SOURCE MATERIAL>
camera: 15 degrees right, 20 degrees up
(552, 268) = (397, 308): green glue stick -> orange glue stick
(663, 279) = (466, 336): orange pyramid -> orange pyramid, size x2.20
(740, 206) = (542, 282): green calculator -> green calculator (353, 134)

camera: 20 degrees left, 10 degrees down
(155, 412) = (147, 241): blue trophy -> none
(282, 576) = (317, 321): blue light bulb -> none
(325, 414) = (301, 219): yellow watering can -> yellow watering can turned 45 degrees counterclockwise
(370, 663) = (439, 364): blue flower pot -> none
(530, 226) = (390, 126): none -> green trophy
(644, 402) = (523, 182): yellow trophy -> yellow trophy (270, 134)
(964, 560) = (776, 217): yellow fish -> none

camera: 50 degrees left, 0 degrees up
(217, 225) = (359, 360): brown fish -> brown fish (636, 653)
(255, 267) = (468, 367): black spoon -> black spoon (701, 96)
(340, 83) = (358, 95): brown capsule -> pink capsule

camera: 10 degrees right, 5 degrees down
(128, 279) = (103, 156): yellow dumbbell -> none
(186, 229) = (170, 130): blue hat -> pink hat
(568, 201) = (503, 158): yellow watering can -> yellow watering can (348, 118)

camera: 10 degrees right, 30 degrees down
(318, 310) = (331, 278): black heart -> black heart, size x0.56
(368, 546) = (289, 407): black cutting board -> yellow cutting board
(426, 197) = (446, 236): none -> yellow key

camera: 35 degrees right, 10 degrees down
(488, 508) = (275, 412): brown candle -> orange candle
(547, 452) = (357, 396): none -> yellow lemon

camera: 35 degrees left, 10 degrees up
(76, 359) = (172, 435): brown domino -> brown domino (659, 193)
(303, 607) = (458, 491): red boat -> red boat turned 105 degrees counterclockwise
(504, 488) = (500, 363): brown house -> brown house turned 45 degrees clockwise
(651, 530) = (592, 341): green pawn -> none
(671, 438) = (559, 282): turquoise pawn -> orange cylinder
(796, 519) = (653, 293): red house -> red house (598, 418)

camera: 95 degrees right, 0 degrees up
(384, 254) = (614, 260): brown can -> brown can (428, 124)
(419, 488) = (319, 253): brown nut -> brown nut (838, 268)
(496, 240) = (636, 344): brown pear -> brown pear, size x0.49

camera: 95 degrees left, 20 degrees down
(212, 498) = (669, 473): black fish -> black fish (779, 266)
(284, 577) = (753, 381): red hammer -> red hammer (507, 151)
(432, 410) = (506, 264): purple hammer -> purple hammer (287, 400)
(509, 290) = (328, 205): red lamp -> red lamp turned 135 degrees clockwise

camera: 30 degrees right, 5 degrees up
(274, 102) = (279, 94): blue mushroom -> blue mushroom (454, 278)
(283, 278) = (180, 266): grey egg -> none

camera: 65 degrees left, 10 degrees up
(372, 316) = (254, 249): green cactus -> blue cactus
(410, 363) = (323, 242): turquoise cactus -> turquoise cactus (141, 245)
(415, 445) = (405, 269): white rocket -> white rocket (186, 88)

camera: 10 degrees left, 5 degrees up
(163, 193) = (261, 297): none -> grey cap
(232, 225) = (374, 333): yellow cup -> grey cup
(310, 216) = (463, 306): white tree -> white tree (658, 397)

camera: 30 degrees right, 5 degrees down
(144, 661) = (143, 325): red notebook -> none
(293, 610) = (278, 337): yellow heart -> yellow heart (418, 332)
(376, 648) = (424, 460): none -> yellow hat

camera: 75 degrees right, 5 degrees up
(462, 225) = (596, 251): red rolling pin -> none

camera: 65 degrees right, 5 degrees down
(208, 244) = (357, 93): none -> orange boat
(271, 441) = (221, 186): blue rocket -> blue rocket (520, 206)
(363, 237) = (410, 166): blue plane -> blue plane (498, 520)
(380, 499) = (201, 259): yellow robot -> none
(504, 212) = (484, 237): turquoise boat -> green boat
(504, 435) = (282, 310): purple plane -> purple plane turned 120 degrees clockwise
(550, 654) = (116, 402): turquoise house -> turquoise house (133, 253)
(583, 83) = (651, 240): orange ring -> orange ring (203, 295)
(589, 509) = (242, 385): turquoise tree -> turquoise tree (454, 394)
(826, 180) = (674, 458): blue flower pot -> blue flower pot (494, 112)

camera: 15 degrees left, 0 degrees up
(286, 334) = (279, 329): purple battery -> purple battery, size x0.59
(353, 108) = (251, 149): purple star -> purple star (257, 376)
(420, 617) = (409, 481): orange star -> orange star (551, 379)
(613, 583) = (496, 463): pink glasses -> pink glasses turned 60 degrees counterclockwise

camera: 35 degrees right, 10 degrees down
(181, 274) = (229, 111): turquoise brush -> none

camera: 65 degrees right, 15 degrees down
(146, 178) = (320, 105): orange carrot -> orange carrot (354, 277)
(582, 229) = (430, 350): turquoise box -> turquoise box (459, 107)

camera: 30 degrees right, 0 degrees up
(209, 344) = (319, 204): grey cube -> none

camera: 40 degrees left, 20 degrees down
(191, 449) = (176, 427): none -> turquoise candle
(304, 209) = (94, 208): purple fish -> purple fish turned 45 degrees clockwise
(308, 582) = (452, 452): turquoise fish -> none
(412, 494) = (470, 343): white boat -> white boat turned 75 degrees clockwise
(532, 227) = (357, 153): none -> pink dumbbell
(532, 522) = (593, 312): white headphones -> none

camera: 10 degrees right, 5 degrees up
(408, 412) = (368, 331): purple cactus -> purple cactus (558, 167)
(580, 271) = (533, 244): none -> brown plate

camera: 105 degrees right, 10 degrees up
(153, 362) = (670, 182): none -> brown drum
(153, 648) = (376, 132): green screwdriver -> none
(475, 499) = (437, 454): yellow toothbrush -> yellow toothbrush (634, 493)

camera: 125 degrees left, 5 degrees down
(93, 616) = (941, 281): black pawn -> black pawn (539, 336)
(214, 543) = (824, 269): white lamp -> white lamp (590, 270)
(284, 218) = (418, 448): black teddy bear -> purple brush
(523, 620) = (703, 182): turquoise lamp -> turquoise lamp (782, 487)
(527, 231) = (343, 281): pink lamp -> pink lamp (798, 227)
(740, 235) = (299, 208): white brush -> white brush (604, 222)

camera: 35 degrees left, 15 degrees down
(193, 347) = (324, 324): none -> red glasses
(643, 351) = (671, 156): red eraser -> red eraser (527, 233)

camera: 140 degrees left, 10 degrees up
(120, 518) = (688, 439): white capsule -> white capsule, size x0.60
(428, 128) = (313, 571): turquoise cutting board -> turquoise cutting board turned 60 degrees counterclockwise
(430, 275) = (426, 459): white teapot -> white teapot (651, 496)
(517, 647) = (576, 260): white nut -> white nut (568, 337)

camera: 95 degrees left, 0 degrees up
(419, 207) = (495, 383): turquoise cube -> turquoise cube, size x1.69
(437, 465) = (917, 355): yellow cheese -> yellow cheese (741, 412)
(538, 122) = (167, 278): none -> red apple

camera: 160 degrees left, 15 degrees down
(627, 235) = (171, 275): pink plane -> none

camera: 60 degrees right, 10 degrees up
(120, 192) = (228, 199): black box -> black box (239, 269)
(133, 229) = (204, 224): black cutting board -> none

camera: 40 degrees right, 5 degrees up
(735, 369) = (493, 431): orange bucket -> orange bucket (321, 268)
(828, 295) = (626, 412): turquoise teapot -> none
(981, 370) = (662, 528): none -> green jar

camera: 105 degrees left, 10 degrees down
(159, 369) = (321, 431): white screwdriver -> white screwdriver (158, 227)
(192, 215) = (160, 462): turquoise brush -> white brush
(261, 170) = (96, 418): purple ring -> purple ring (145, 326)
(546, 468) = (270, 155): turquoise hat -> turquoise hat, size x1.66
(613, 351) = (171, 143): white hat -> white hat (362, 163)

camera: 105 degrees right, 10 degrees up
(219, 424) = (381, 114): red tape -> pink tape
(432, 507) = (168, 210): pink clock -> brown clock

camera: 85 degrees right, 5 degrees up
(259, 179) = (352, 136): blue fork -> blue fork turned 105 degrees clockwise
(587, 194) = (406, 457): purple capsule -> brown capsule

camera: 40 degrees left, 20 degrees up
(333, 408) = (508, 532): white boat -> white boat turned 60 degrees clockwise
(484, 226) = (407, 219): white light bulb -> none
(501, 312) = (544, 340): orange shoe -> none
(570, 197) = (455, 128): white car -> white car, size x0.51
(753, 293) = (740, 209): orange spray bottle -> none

TASK STATEMENT>
Look through the entries above and quote exactly the lines from the line with "(550, 654) = (116, 402): turquoise" to the line with "(532, 227) = (357, 153): none", counting both of those lines.

RESULT OF THE EXERCISE>
(550, 654) = (116, 402): turquoise house -> turquoise house (133, 253)
(583, 83) = (651, 240): orange ring -> orange ring (203, 295)
(589, 509) = (242, 385): turquoise tree -> turquoise tree (454, 394)
(826, 180) = (674, 458): blue flower pot -> blue flower pot (494, 112)

camera: 15 degrees left, 0 degrees up
(286, 334) = (279, 329): purple battery -> purple battery, size x0.59
(353, 108) = (251, 149): purple star -> purple star (257, 376)
(420, 617) = (409, 481): orange star -> orange star (551, 379)
(613, 583) = (496, 463): pink glasses -> pink glasses turned 60 degrees counterclockwise

camera: 35 degrees right, 10 degrees down
(181, 274) = (229, 111): turquoise brush -> none

camera: 65 degrees right, 15 degrees down
(146, 178) = (320, 105): orange carrot -> orange carrot (354, 277)
(582, 229) = (430, 350): turquoise box -> turquoise box (459, 107)

camera: 30 degrees right, 0 degrees up
(209, 344) = (319, 204): grey cube -> none

camera: 40 degrees left, 20 degrees down
(191, 449) = (176, 427): none -> turquoise candle
(304, 209) = (94, 208): purple fish -> purple fish turned 45 degrees clockwise
(308, 582) = (452, 452): turquoise fish -> none
(412, 494) = (470, 343): white boat -> white boat turned 75 degrees clockwise
(532, 227) = (357, 153): none -> pink dumbbell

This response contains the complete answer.